» Exercise prompt
Give back every entry precisely as written, without any of the images.

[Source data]
- Opening Delimiter -
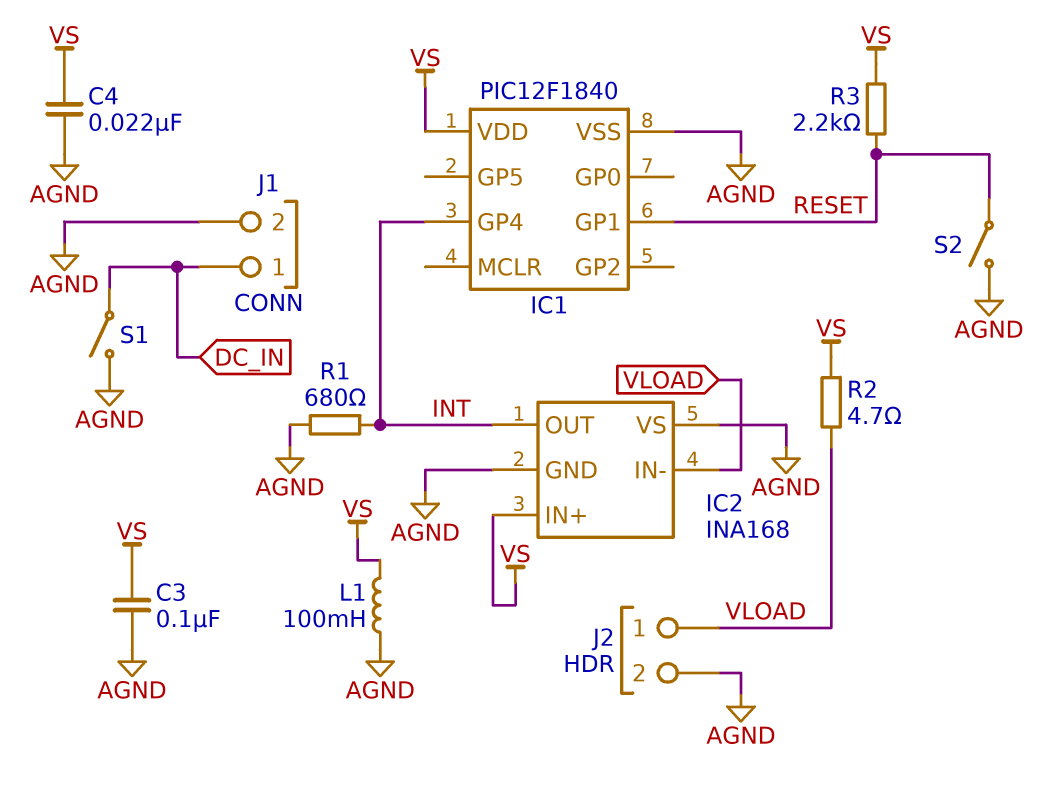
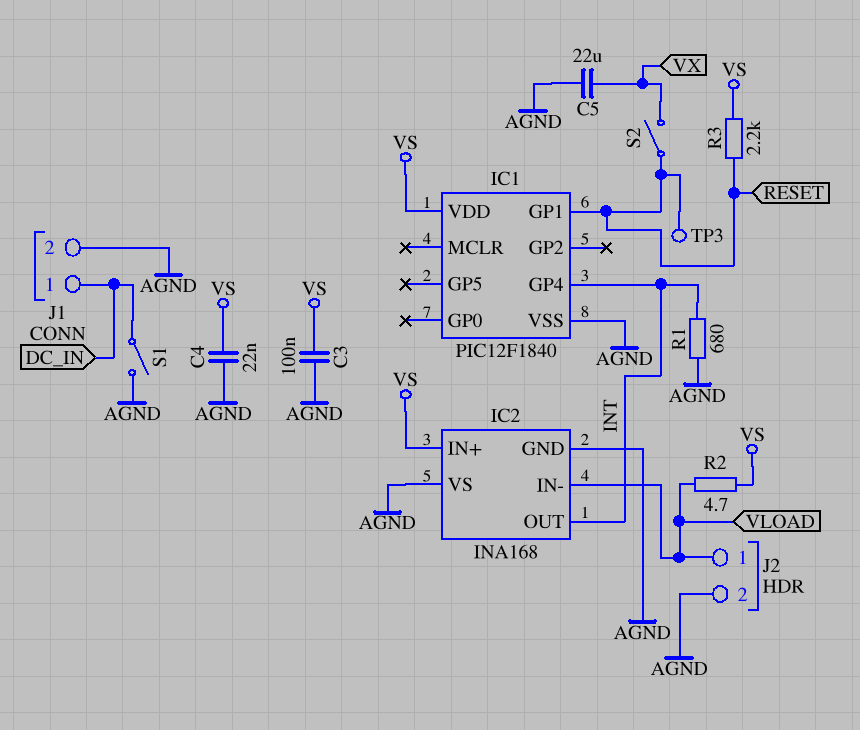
C5: none -> 22uF (AGND, VX)
L1: 100mH (AGND, VS) -> none
S2: switch (AGND, RESET) -> switch (RESET, VX)
TP3: none -> test point (RESET)

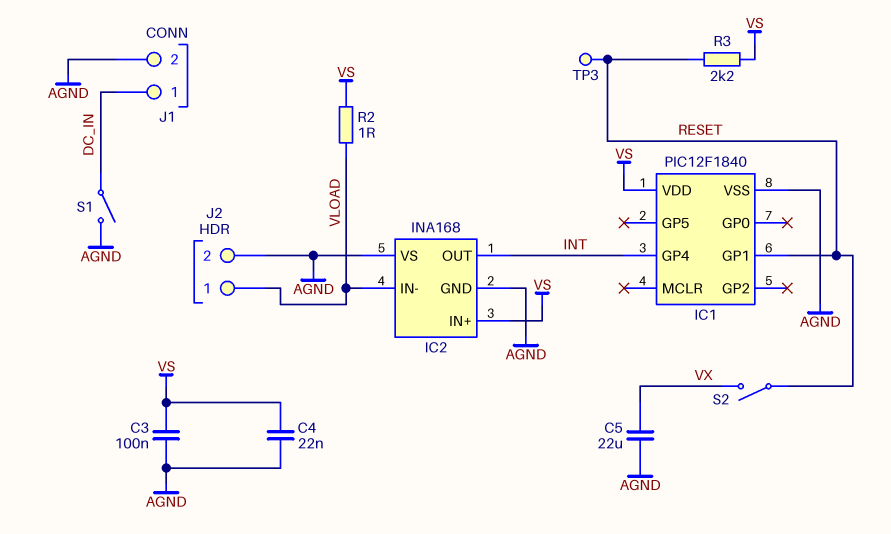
R1: 680 (AGND, INT) -> none
R2: 4.7 (VLOAD, VS) -> 1 (VLOAD, VS)

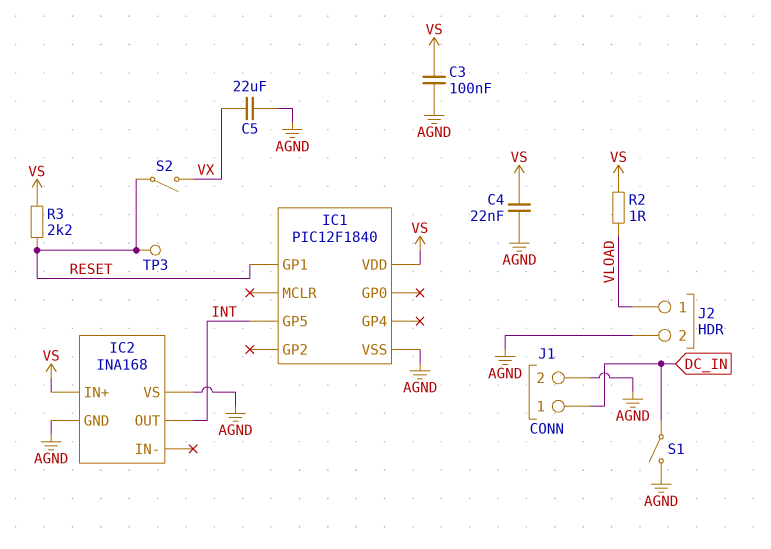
IC1 pin GP4: INT -> none
IC1 pin GP5: none -> INT
IC2 pin IN-: VLOAD -> none

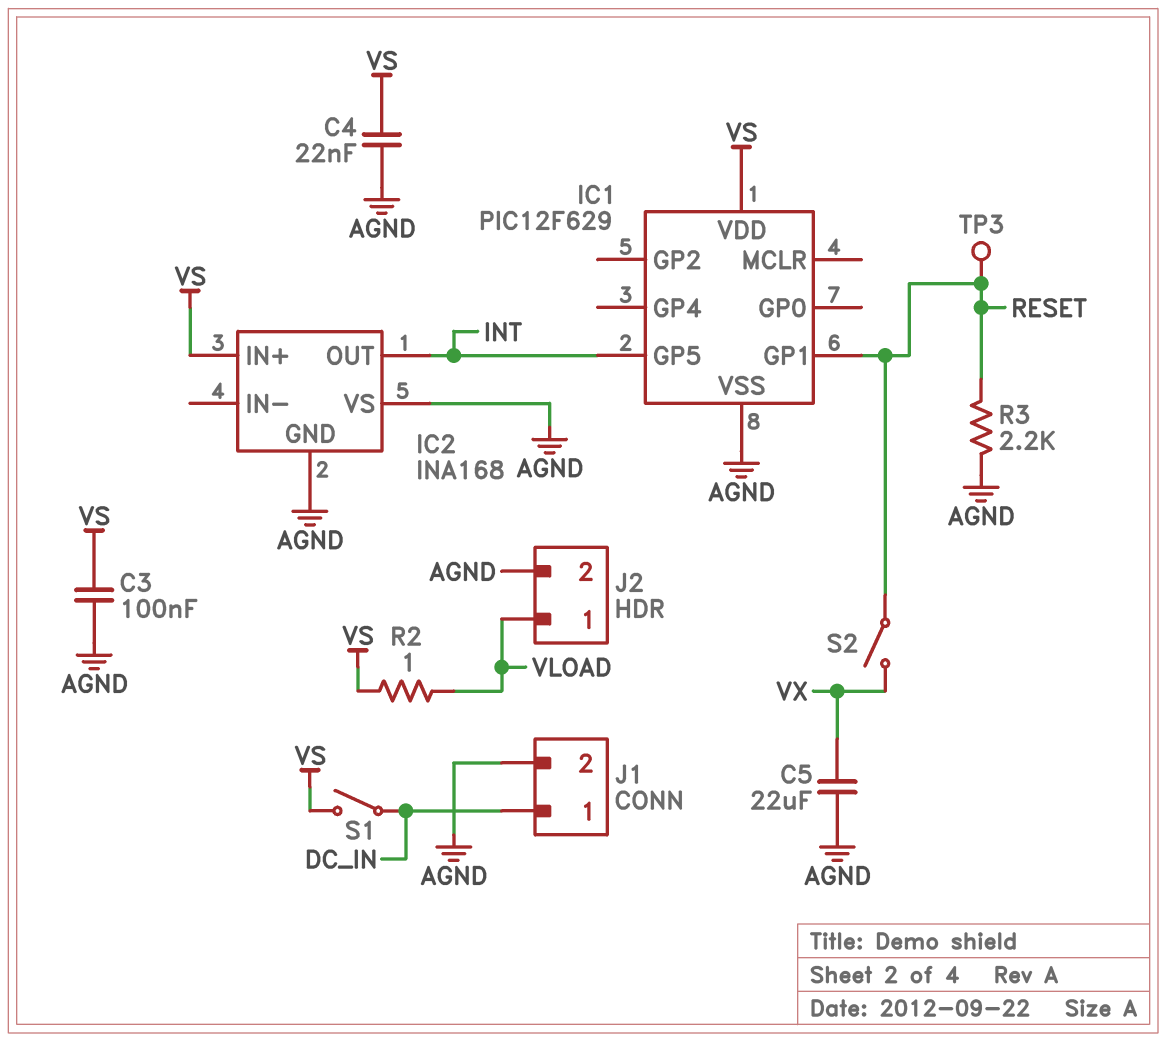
IC1: PIC12F1840 -> PIC12F629
R3: 2.2k (RESET, VS) -> 2.2k (AGND, RESET)
S1: switch (AGND, DC_IN) -> switch (DC_IN, VS)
- Closing Delimiter -
» Result of this task
C5: none -> 22uF (AGND, VX)
L1: 100mH (AGND, VS) -> none
S2: switch (AGND, RESET) -> switch (RESET, VX)
TP3: none -> test point (RESET)

R1: 680 (AGND, INT) -> none
R2: 4.7 (VLOAD, VS) -> 1 (VLOAD, VS)

IC1 pin GP4: INT -> none
IC1 pin GP5: none -> INT
IC2 pin IN-: VLOAD -> none

IC1: PIC12F1840 -> PIC12F629
R3: 2.2k (RESET, VS) -> 2.2k (AGND, RESET)
S1: switch (AGND, DC_IN) -> switch (DC_IN, VS)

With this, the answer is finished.